Supplied data:
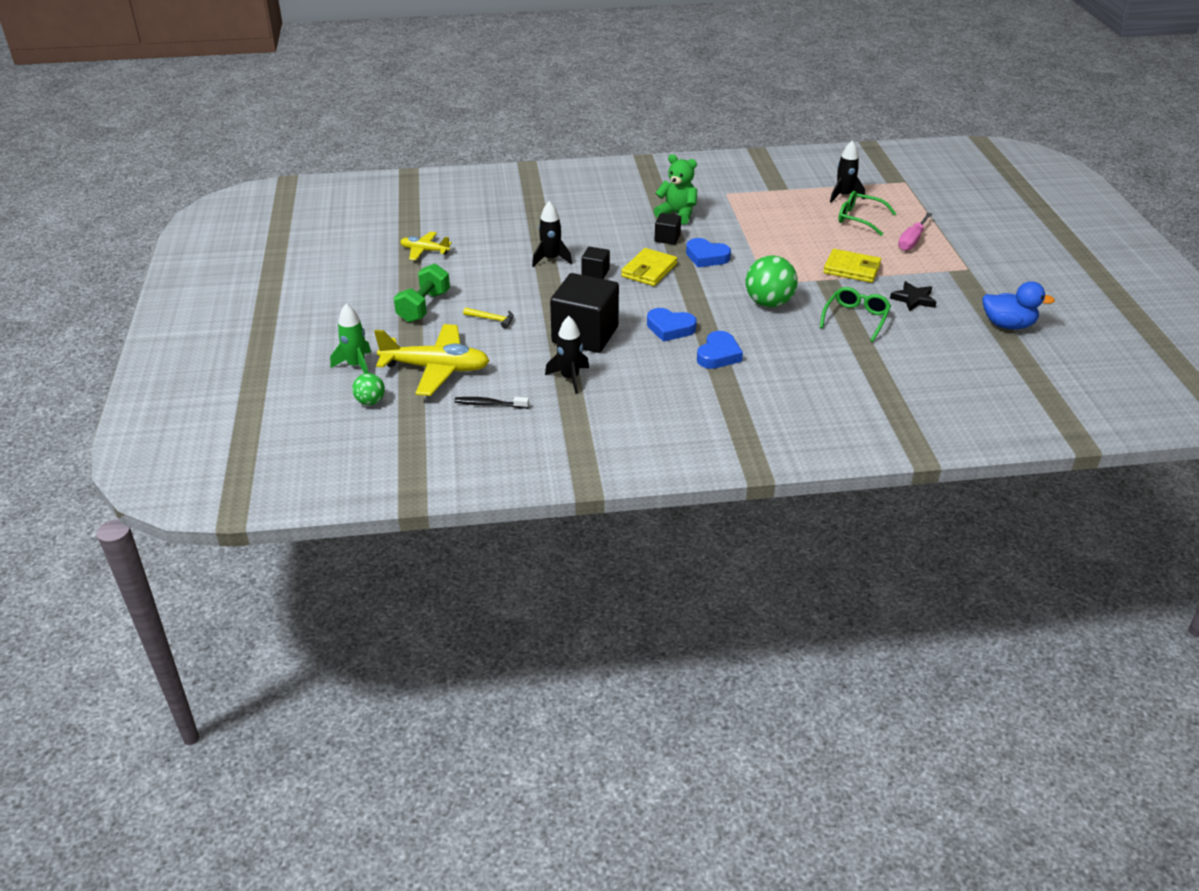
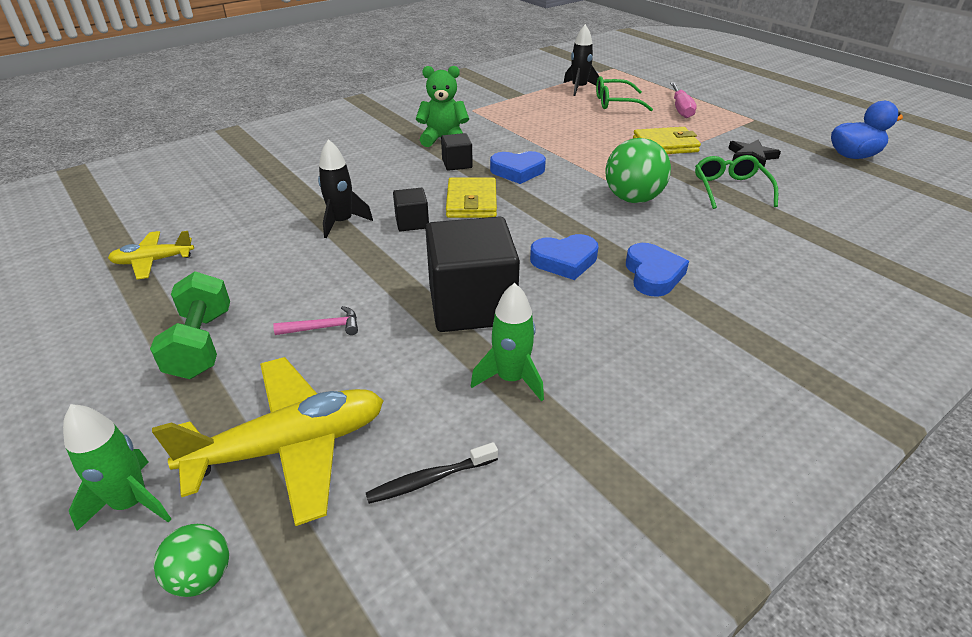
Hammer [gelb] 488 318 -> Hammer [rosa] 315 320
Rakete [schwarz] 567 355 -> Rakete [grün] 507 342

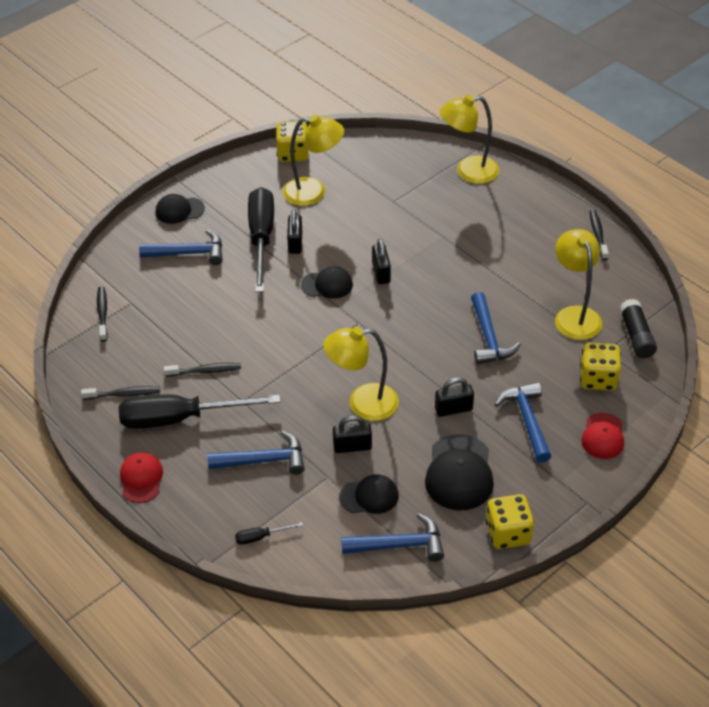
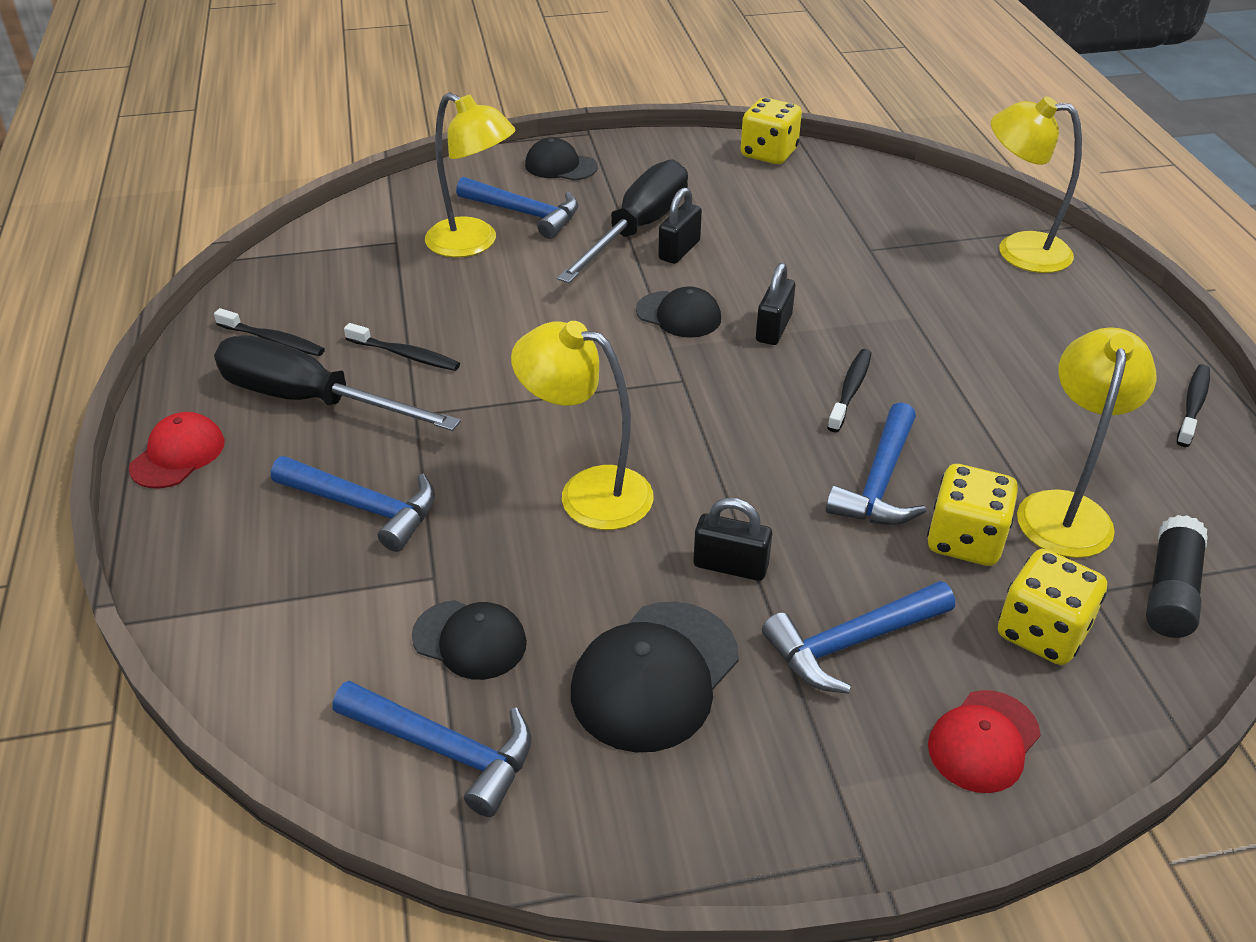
Schraubenzieher [schwarz] 269 533 -> none
Vorhängeschloss [schwarz] 352 434 -> none
Zahnbürste [schwarz] 102 314 -> Zahnbürste [schwarz] 849 390, move
Lampe [gelb] 313 160 -> Lampe [gelb] 470 175, move
Spielwürfel [gelb] 510 521 -> Spielwürfel [gelb] 972 515, move
Hammer [blau] 523 422 -> Hammer [blau] 858 637, 135 degrees counterclockwise

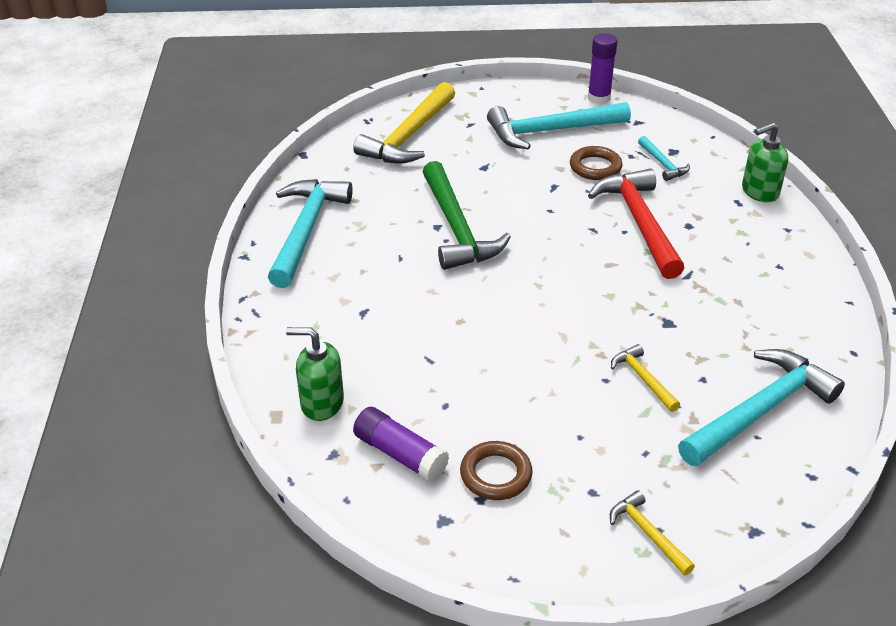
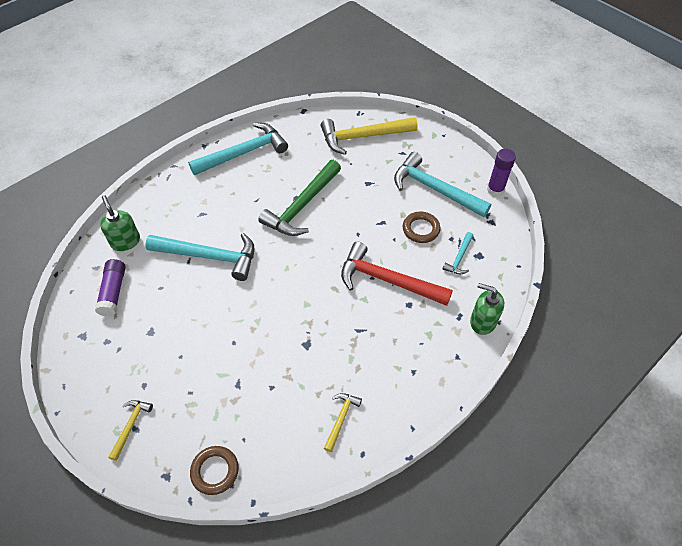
Ring [braun] 496 470 -> Ring [braun] 214 470, move
Hammer [gelb] 645 378 -> Hammer [gelb] 343 422, move
Hammer [türkis] 761 407 -> Hammer [türkis] 199 257, move
Hammer [rot] 636 223 -> Hammer [rot] 397 274, 105 degrees counterclockwise

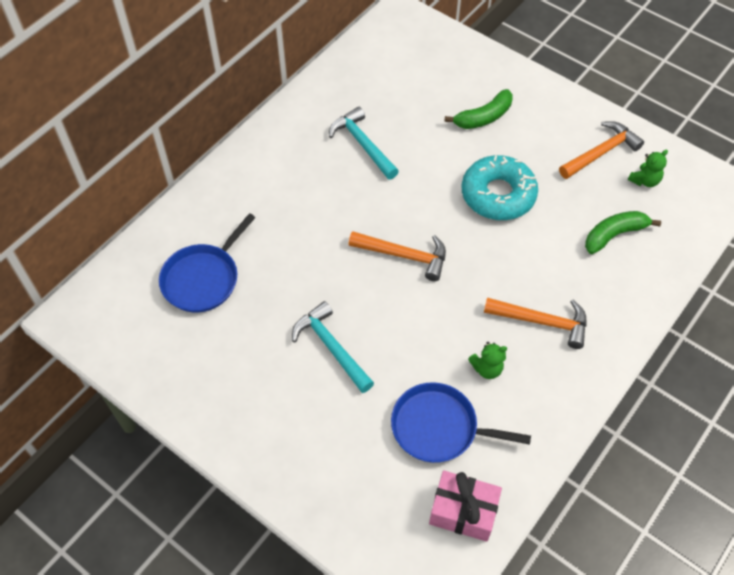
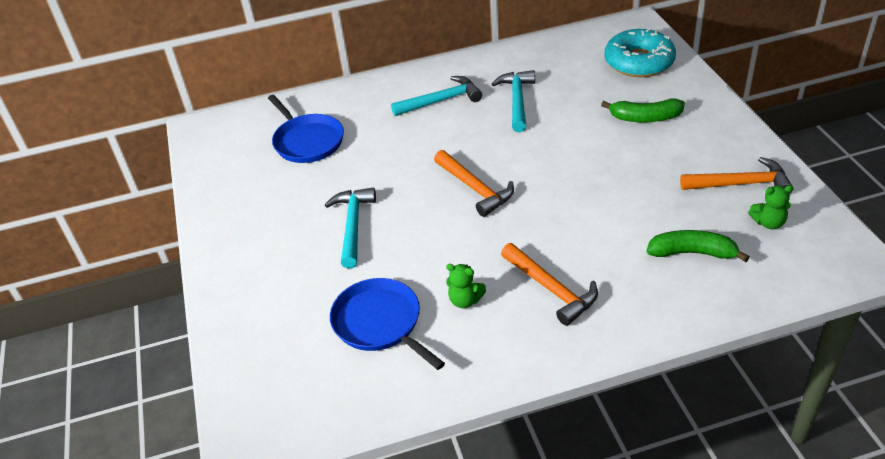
Geschenk [rosa] 465 506 -> none
none -> Hammer [türkis] 436 96
Donut [türkis] 500 187 -> Donut [türkis] 640 52, move
Pfanne [blau] 207 262 -> Pfanne [blau] 306 129, 105 degrees counterclockwise

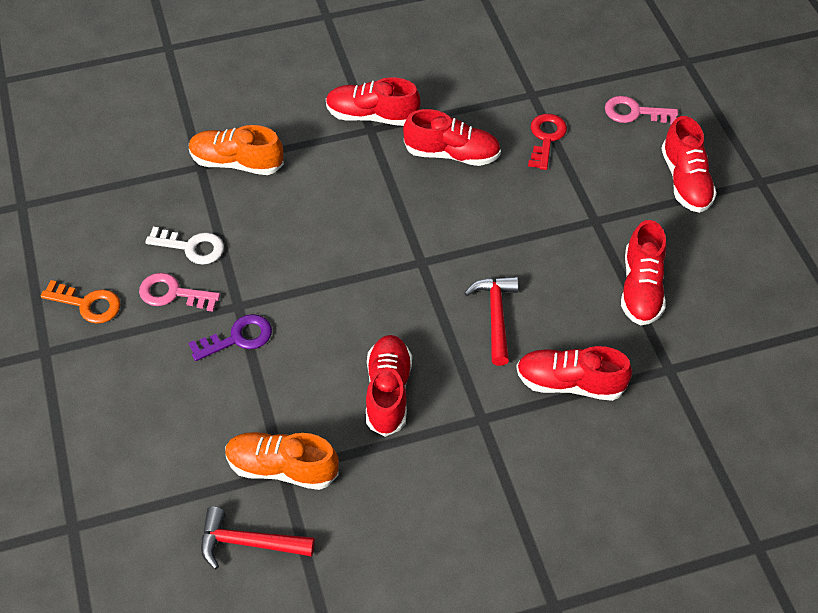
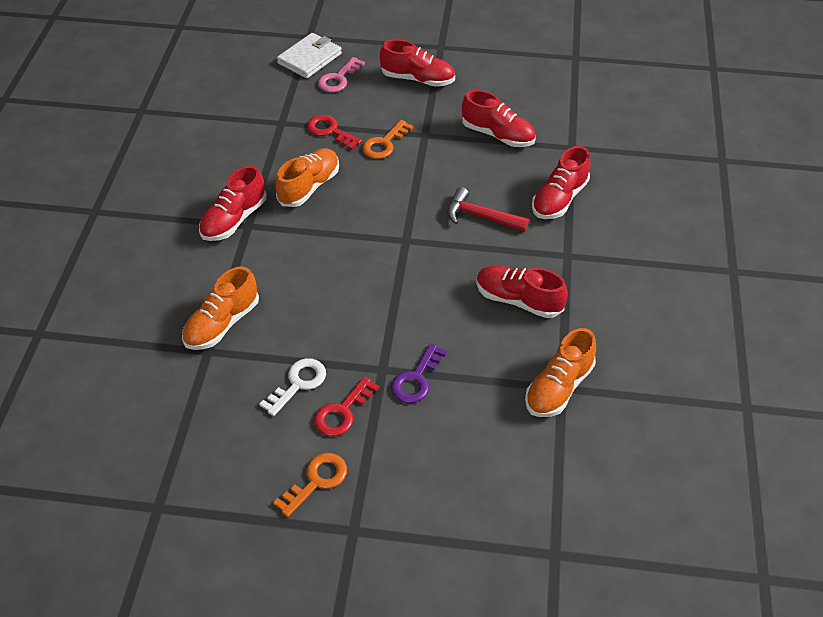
Hammer [rot] 258 538 -> none
none -> Geldbörse [weiß] 309 55
none -> Schlüssel [orange] 388 139
Schlüssel [rosa] 179 292 -> Schlüssel [rot] 347 406
Schuh [rot] 452 137 -> Schuh [orange] 307 177
Schlüssel [lila] 230 337 -> Schlüssel [lila] 419 373, 150 degrees counterclockwise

What to work on:
The reply must contain every entry above, exactly as written, and none of the pictures.

Task output:
Hammer [gelb] 488 318 -> Hammer [rosa] 315 320
Rakete [schwarz] 567 355 -> Rakete [grün] 507 342

Schraubenzieher [schwarz] 269 533 -> none
Vorhängeschloss [schwarz] 352 434 -> none
Zahnbürste [schwarz] 102 314 -> Zahnbürste [schwarz] 849 390, move
Lampe [gelb] 313 160 -> Lampe [gelb] 470 175, move
Spielwürfel [gelb] 510 521 -> Spielwürfel [gelb] 972 515, move
Hammer [blau] 523 422 -> Hammer [blau] 858 637, 135 degrees counterclockwise

Ring [braun] 496 470 -> Ring [braun] 214 470, move
Hammer [gelb] 645 378 -> Hammer [gelb] 343 422, move
Hammer [türkis] 761 407 -> Hammer [türkis] 199 257, move
Hammer [rot] 636 223 -> Hammer [rot] 397 274, 105 degrees counterclockwise

Geschenk [rosa] 465 506 -> none
none -> Hammer [türkis] 436 96
Donut [türkis] 500 187 -> Donut [türkis] 640 52, move
Pfanne [blau] 207 262 -> Pfanne [blau] 306 129, 105 degrees counterclockwise

Hammer [rot] 258 538 -> none
none -> Geldbörse [weiß] 309 55
none -> Schlüssel [orange] 388 139
Schlüssel [rosa] 179 292 -> Schlüssel [rot] 347 406
Schuh [rot] 452 137 -> Schuh [orange] 307 177
Schlüssel [lila] 230 337 -> Schlüssel [lila] 419 373, 150 degrees counterclockwise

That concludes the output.